→ **TASK STATEMENT**
Please express every line of the data below as a JSON list of strings, one string per line, skipping blank lines and leaving out the pictures.
------ ENTRIES PROVIDED ------
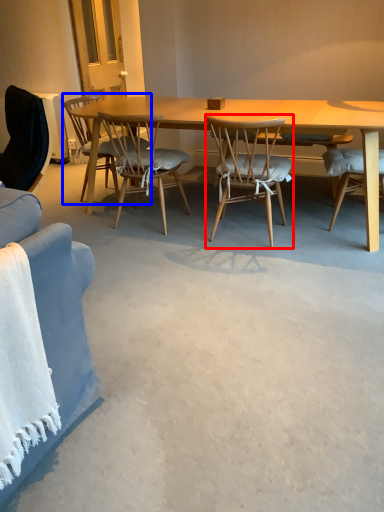
Question: Which object is further to the camera taking this photo, chair (highlighted by a red box) or chair (highlighted by a blue box)?

Choices:
 (A) chair
 (B) chair

Answer: (B)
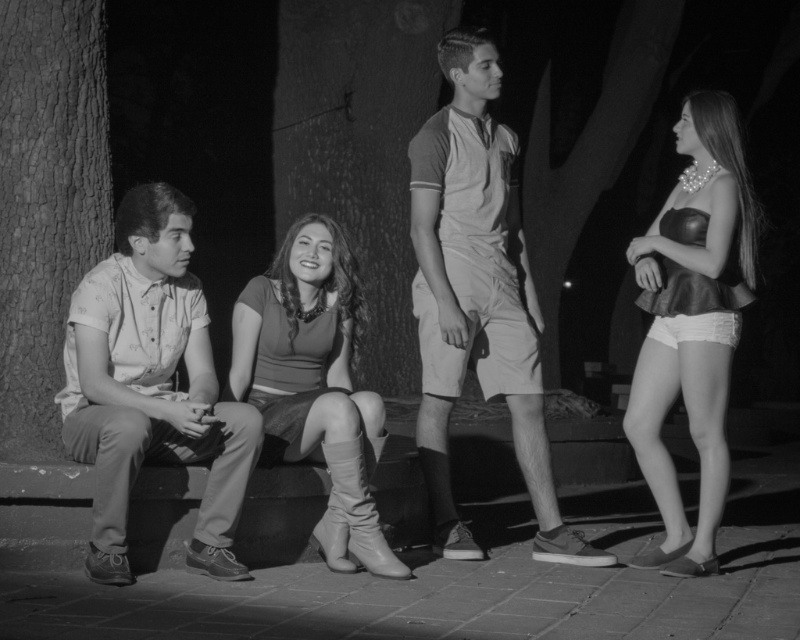
Question: Which of the following is the farthest from the observer?

Choices:
 (A) (297, 102)
 (B) (300, 307)
 (C) (0, 356)
 (D) (80, 406)

Answer: (A)

Question: Can you confirm if rough bark tree at center is positioned to the right of leather skirt at right?

Choices:
 (A) no
 (B) yes

Answer: (A)

Question: Which object is positioned farthest from the light beige shorts at center?

Choices:
 (A) smooth bark tree at left
 (B) light beige cotton shirt at left

Answer: (A)

Question: Does smooth bark tree at left have a lesser width compared to leather skirt at right?

Choices:
 (A) no
 (B) yes

Answer: (B)

Question: Which object is farther from the camera taking this photo?

Choices:
 (A) smooth bark tree at left
 (B) matte gray boots at center

Answer: (A)

Question: Does light beige cotton shirt at left appear over smooth bark tree at left?

Choices:
 (A) yes
 (B) no

Answer: (B)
------
→ **SOLUTION FOR THIS TASK**
[
  "Question: Which object is further to the camera taking this photo, chair (highlighted by a red box) or chair (highlighted by a blue box)?",
  "Choices:",
  " (A) chair",
  " (B) chair",
  "Answer: (B)",
  "Question: Which of the following is the farthest from the observer?",
  "Choices:",
  " (A) (297, 102)",
  " (B) (300, 307)",
  " (C) (0, 356)",
  " (D) (80, 406)",
  "Answer: (A)",
  "Question: Can you confirm if rough bark tree at center is positioned to the right of leather skirt at right?",
  "Choices:",
  " (A) no",
  " (B) yes",
  "Answer: (A)",
  "Question: Which object is positioned farthest from the light beige shorts at center?",
  "Choices:",
  " (A) smooth bark tree at left",
  " (B) light beige cotton shirt at left",
  "Answer: (A)",
  "Question: Does smooth bark tree at left have a lesser width compared to leather skirt at right?",
  "Choices:",
  " (A) no",
  " (B) yes",
  "Answer: (B)",
  "Question: Which object is farther from the camera taking this photo?",
  "Choices:",
  " (A) smooth bark tree at left",
  " (B) matte gray boots at center",
  "Answer: (A)",
  "Question: Does light beige cotton shirt at left appear over smooth bark tree at left?",
  "Choices:",
  " (A) yes",
  " (B) no",
  "Answer: (B)"
]